(Source data begins)

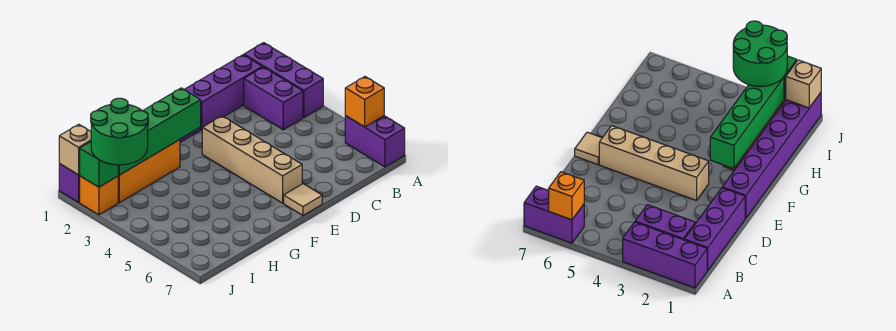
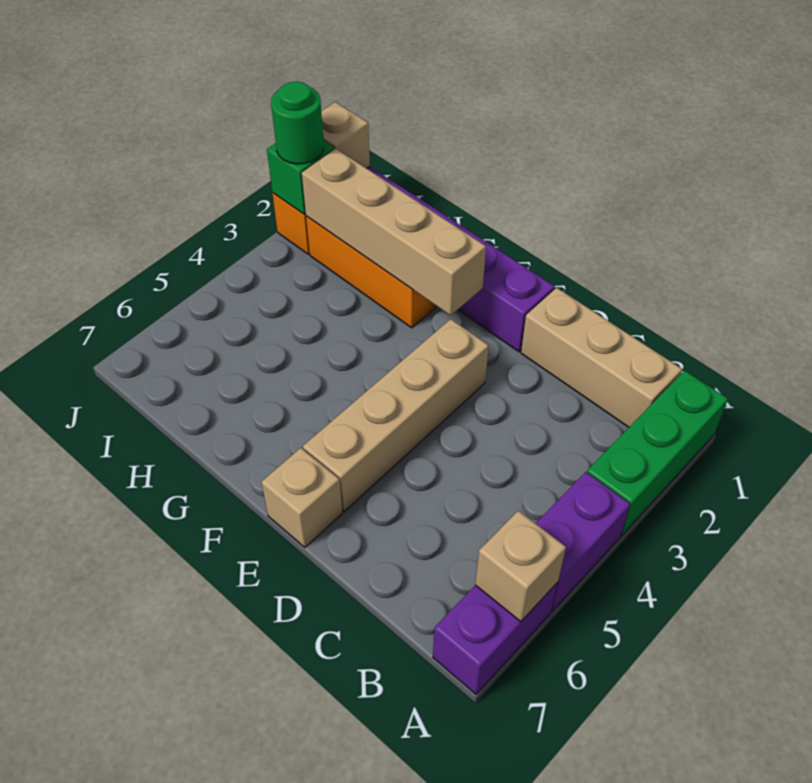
purple brick A1:A3 level 1 -> green brick A1:A3 level 1
orange brick A6 level 2 -> tan brick A6 level 2
purple brick B1:D1 level 1 -> tan brick B1:D1 level 1
purple brick B2:B3 level 1 -> purple brick A4:A5 level 1
tan tile E7 level 1 -> tan brick E7 level 1
green brick F2:I2 level 2 -> tan brick F2:I2 level 2
green round brick I2:J3 level 3 -> green round brick J2 level 3

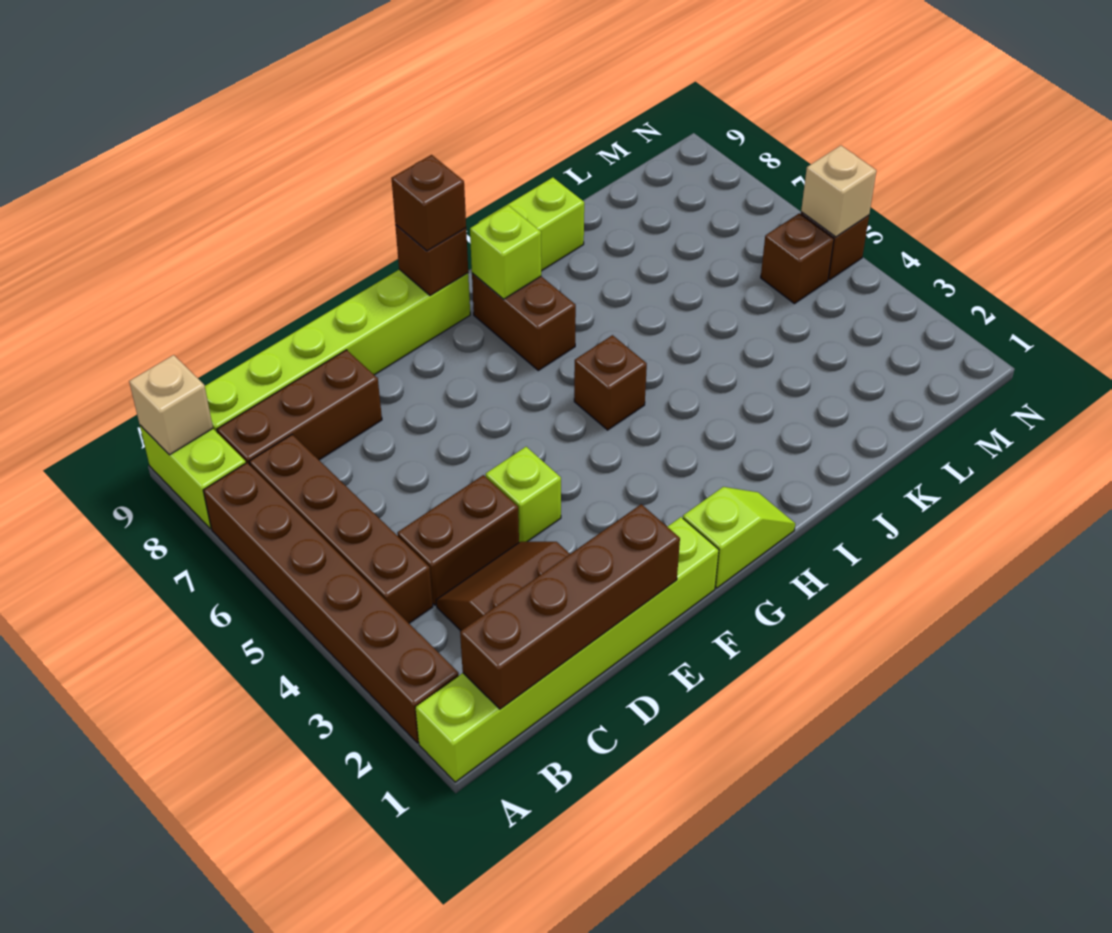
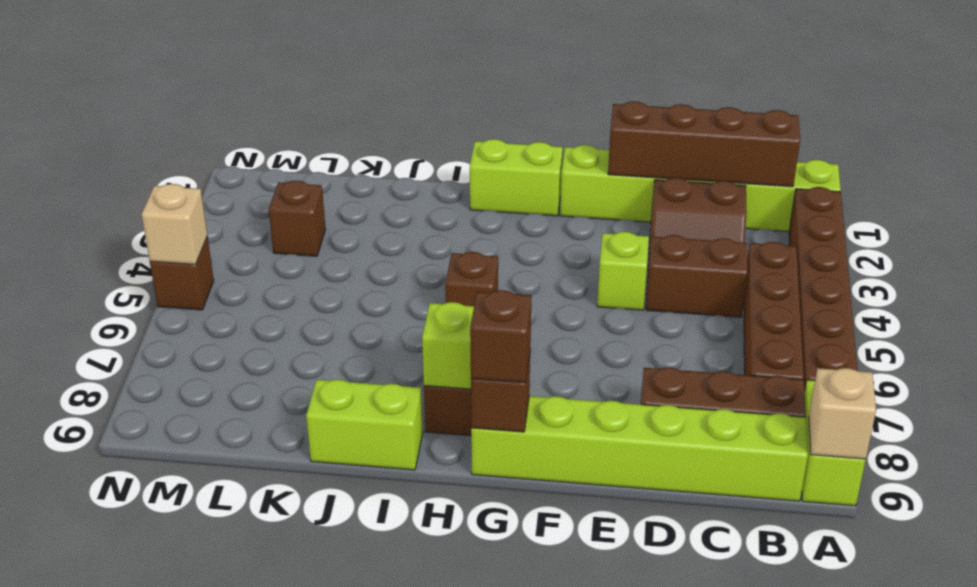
lime slope G1:H1 level 1 top G -> lime brick G1:H1 level 1
brown brick M5 level 1 -> brown brick L3 level 1

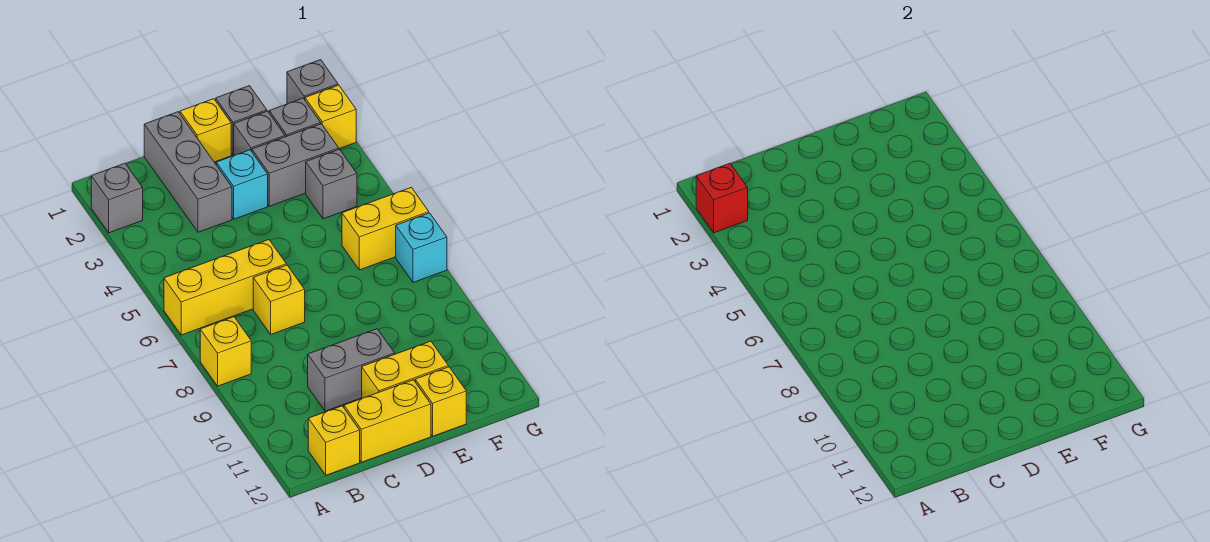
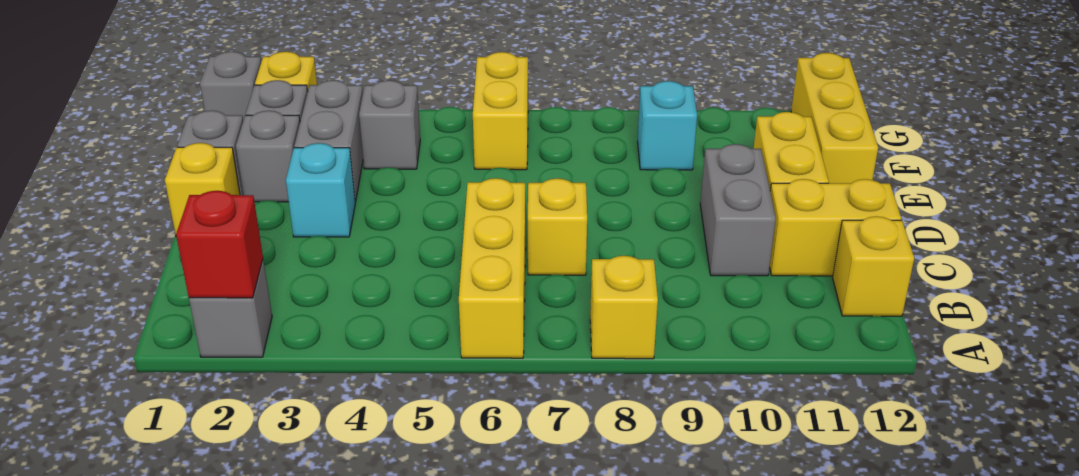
grey brick C1:C3 level 1 -> none
yellow brick C12:D12 level 1 -> yellow brick C11:C12 level 1
yellow brick E12 level 1 -> yellow brick E12:G12 level 1
cyan brick G7 level 1 -> cyan brick F9 level 1

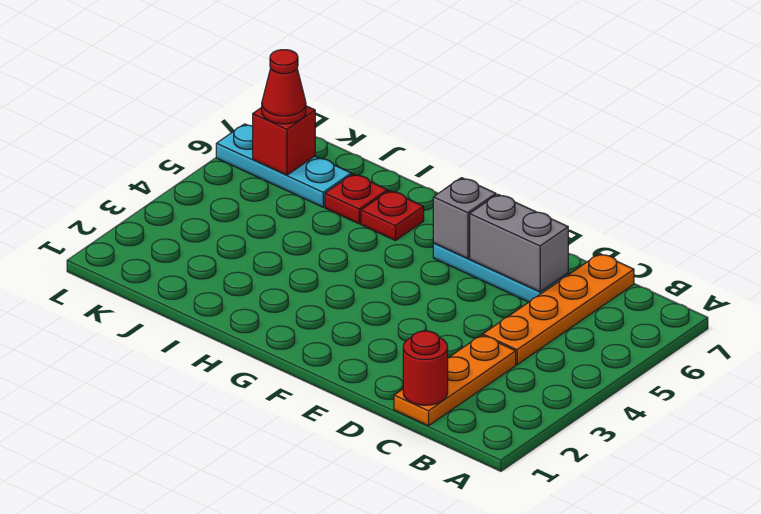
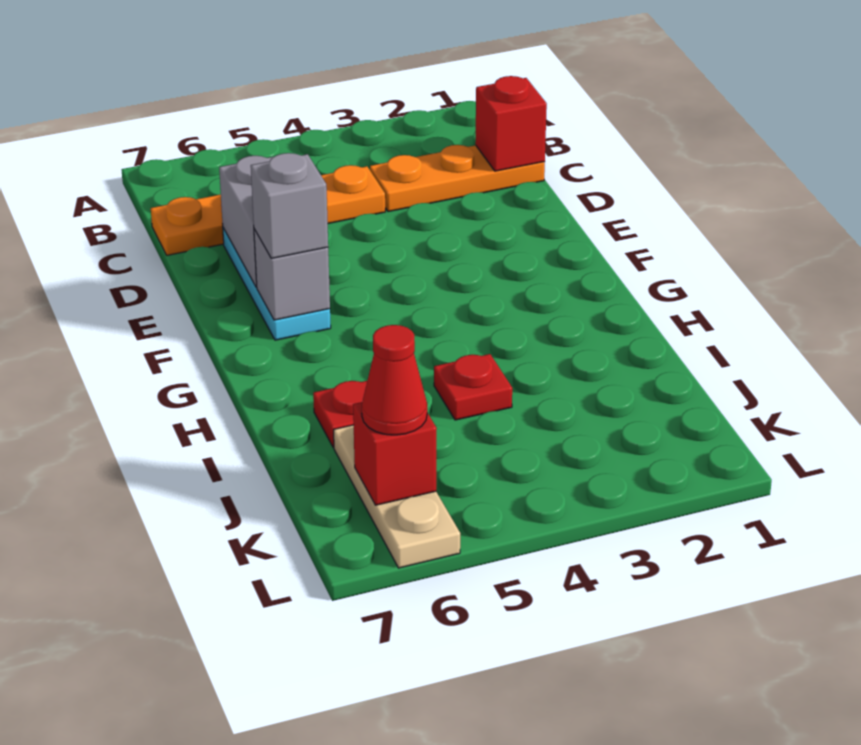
red round brick C1 level 2 -> red brick C1 level 2
none -> grey brick F6 level 3
red plate H6 level 1 -> red plate I4 level 1
cyan plate J6:L6 level 1 -> tan plate J6:L6 level 1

(Source data ends)

What is required: Say how many lines in the data above contain the string "yellow", and give no other output.

Solution to this task: 2